> _Your goal_
Only one stretch of the data below should be repeated: the lines from the line containing "green plate: 4 -> 3" through the line containing "green ruler: 4 -> 2", inclusive, exactly as they are.

> _Data to process_

------------------------------------------------------------

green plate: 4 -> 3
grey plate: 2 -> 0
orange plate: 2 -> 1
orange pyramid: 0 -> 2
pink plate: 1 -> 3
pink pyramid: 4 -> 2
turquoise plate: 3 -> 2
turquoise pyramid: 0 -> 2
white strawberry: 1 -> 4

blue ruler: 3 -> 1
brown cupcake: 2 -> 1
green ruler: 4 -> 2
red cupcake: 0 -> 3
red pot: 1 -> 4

------------------------------------------------------------

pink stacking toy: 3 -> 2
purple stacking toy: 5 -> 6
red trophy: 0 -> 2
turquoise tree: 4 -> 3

------------------------------------------------------------

> _Your solution_
green plate: 4 -> 3
grey plate: 2 -> 0
orange plate: 2 -> 1
orange pyramid: 0 -> 2
pink plate: 1 -> 3
pink pyramid: 4 -> 2
turquoise plate: 3 -> 2
turquoise pyramid: 0 -> 2
white strawberry: 1 -> 4

blue ruler: 3 -> 1
brown cupcake: 2 -> 1
green ruler: 4 -> 2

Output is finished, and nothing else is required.